**Exercise objective:** Would you repeat the entries below exactly and omit the pictures?

Segment Start: Data for analysis

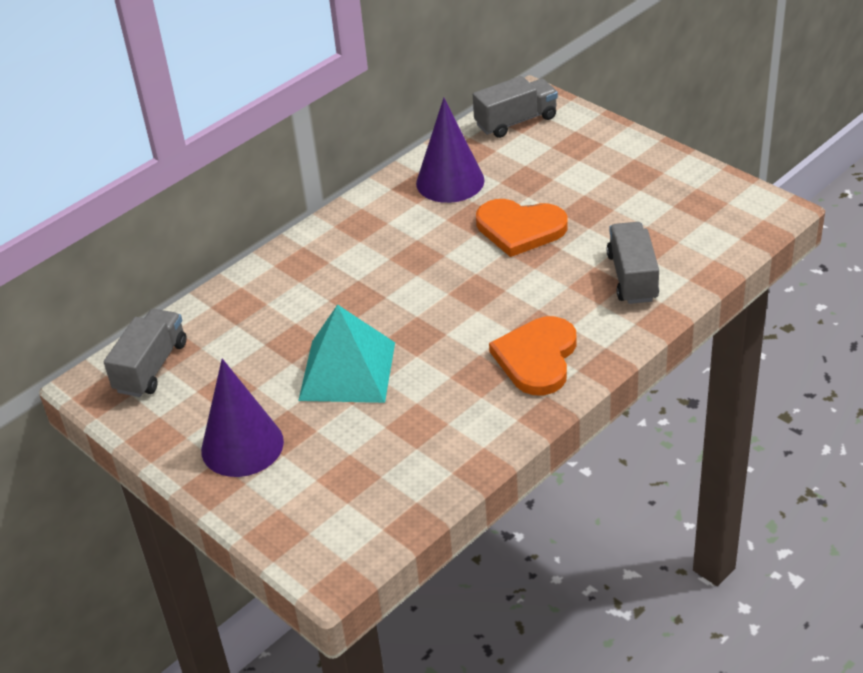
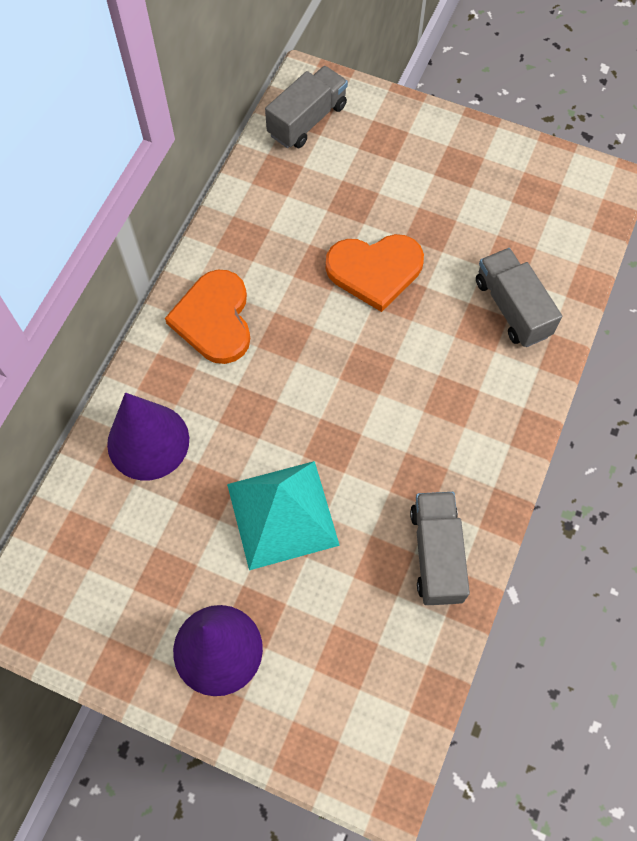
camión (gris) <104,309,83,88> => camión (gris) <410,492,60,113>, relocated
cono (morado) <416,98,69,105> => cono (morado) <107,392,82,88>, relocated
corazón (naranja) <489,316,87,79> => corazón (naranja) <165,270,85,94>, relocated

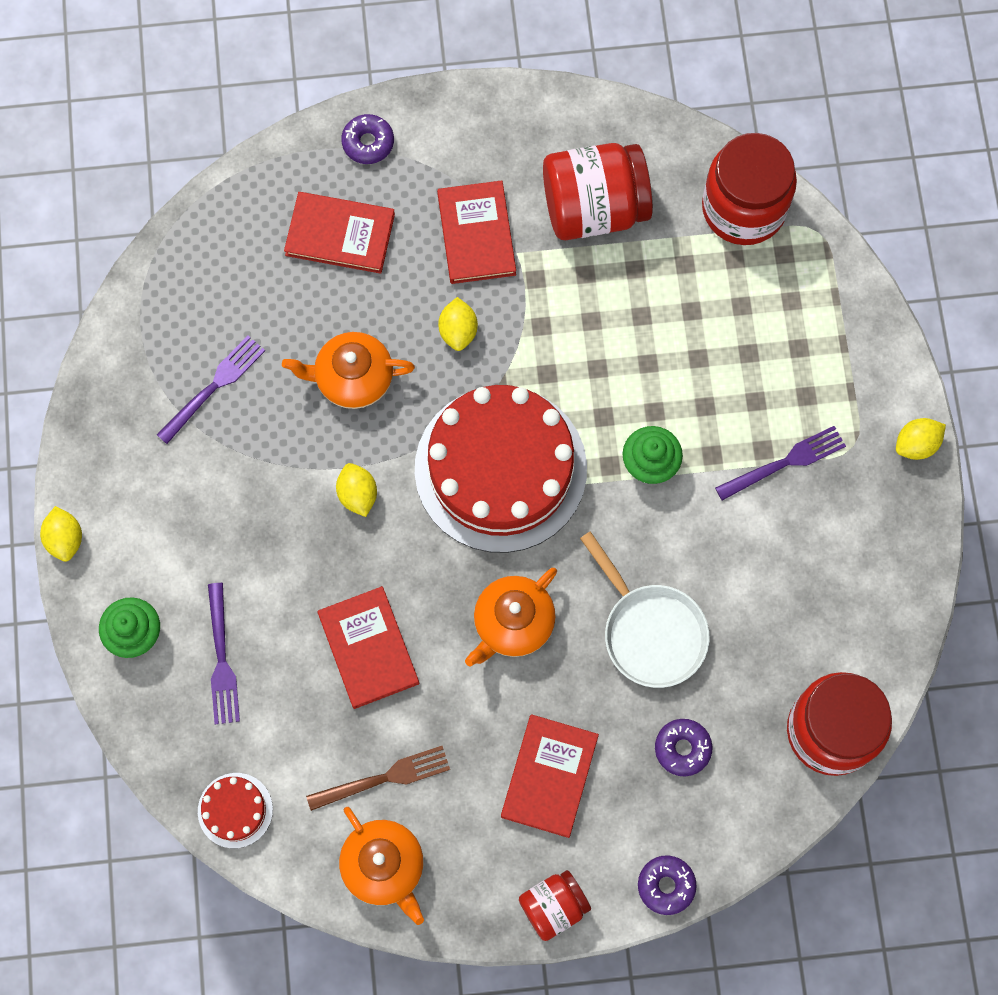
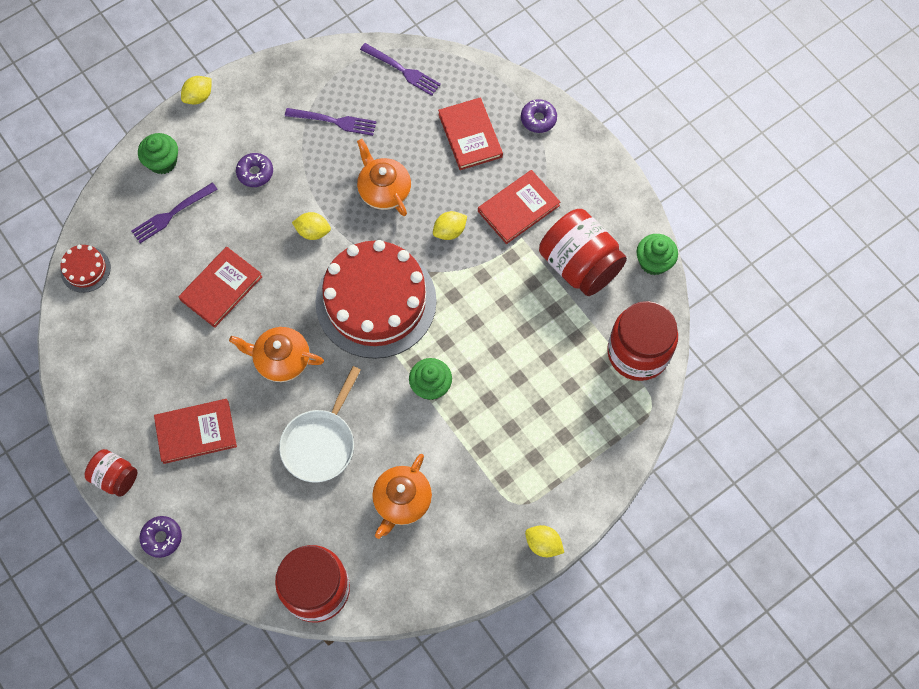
tenedor (marrón) <306,746,144,65> => nothing
nothing => magdalena (verde) <637,234,41,41>
tetera (naranja) <339,807,85,118> => tetera (naranja) <372,454,60,85>, relocated
rosquilla (morado) <655,719,57,57> => rosquilla (morado) <236,153,37,34>, relocated
tenedor (morado) <715,426,131,75> => tenedor (morado) <360,43,81,53>, relocated
limón (amarillo) <336,463,41,54> => limón (amarillo) <292,212,39,28>, 60 degrees clockwise

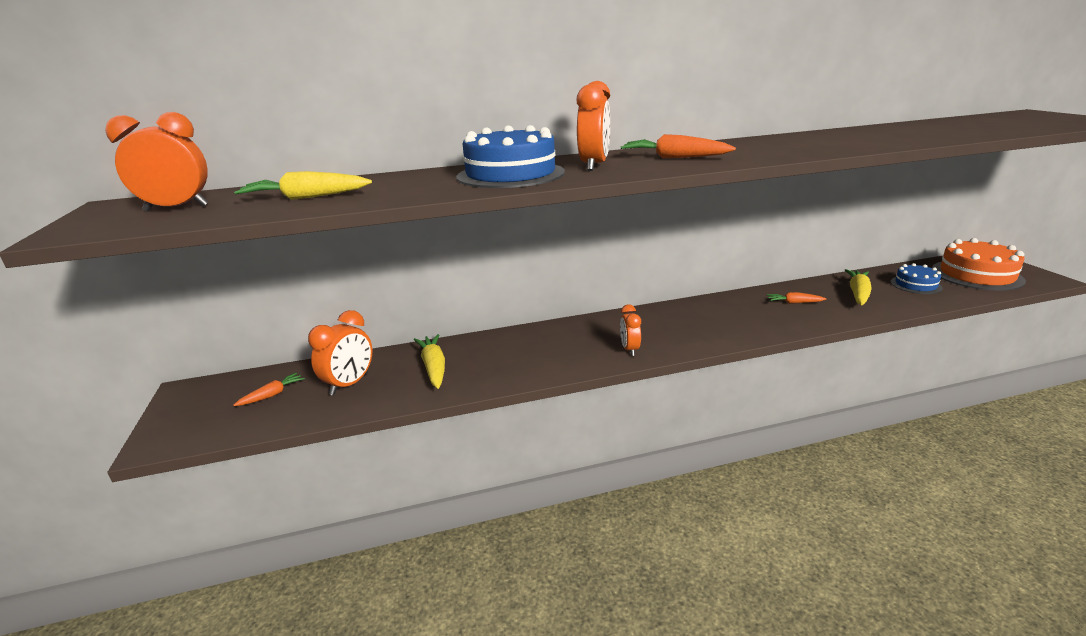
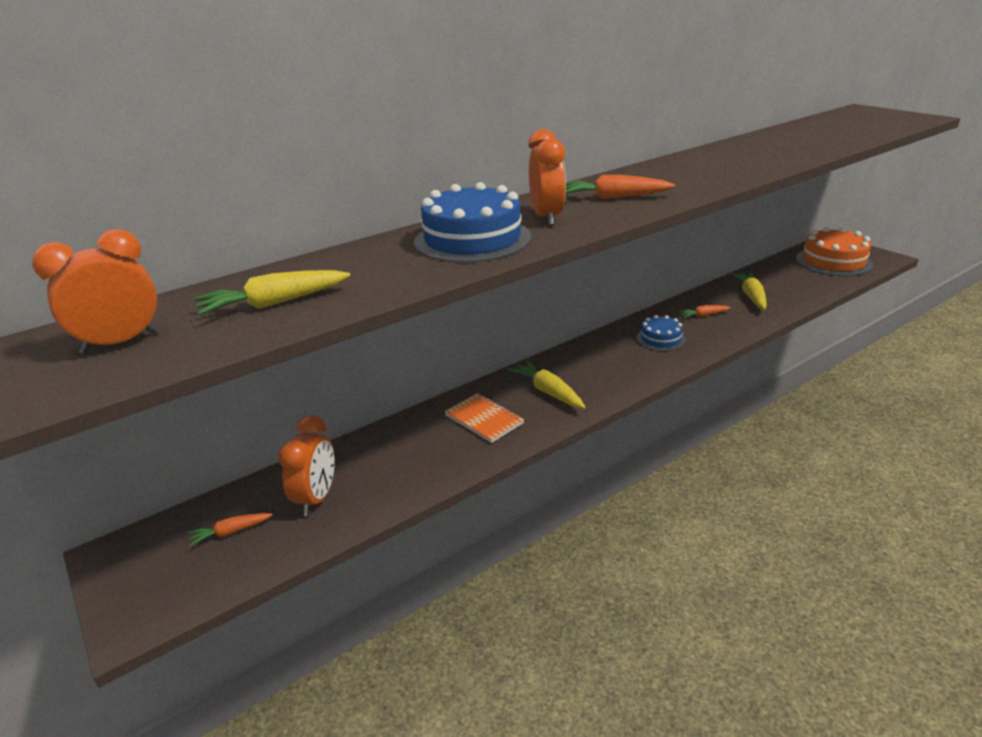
despertador (naranja) <620,304,21,52> => nothing
nothing => cuaderno (naranja) <444,393,80,50>
zanahoria (amarillo) <414,334,31,55> => zanahoria (amarillo) <507,360,79,49>, relocated
tarta (azul) <891,263,52,31> => tarta (azul) <637,315,49,36>, relocated
zanahoria (naranja) <234,373,71,33> => zanahoria (naranja) <188,513,85,34>, 135 degrees counterclockwise

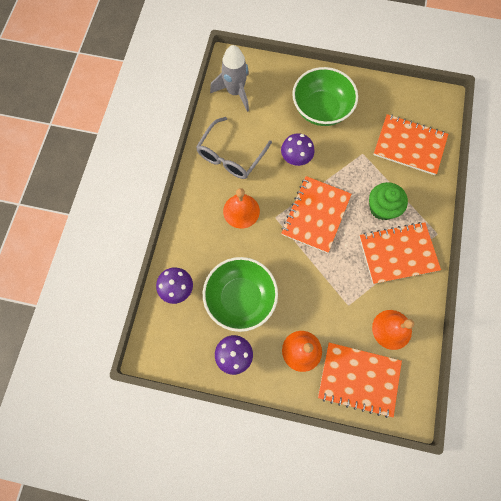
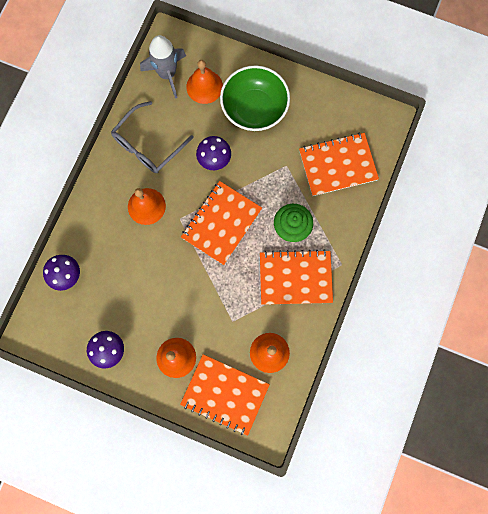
cuenco (verde) <203,257,75,75> => nothing
nothing => campana (naranja) <186,60,37,44>
cuaderno (naranja) <373,114,75,61> => cuaderno (naranja) <299,133,80,63>, 45 degrees counterclockwise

Segment End: Data for analysis

**Exercise output:**
camión (gris) <104,309,83,88> => camión (gris) <410,492,60,113>, relocated
cono (morado) <416,98,69,105> => cono (morado) <107,392,82,88>, relocated
corazón (naranja) <489,316,87,79> => corazón (naranja) <165,270,85,94>, relocated

tenedor (marrón) <306,746,144,65> => nothing
nothing => magdalena (verde) <637,234,41,41>
tetera (naranja) <339,807,85,118> => tetera (naranja) <372,454,60,85>, relocated
rosquilla (morado) <655,719,57,57> => rosquilla (morado) <236,153,37,34>, relocated
tenedor (morado) <715,426,131,75> => tenedor (morado) <360,43,81,53>, relocated
limón (amarillo) <336,463,41,54> => limón (amarillo) <292,212,39,28>, 60 degrees clockwise

despertador (naranja) <620,304,21,52> => nothing
nothing => cuaderno (naranja) <444,393,80,50>
zanahoria (amarillo) <414,334,31,55> => zanahoria (amarillo) <507,360,79,49>, relocated
tarta (azul) <891,263,52,31> => tarta (azul) <637,315,49,36>, relocated
zanahoria (naranja) <234,373,71,33> => zanahoria (naranja) <188,513,85,34>, 135 degrees counterclockwise

cuenco (verde) <203,257,75,75> => nothing
nothing => campana (naranja) <186,60,37,44>
cuaderno (naranja) <373,114,75,61> => cuaderno (naranja) <299,133,80,63>, 45 degrees counterclockwise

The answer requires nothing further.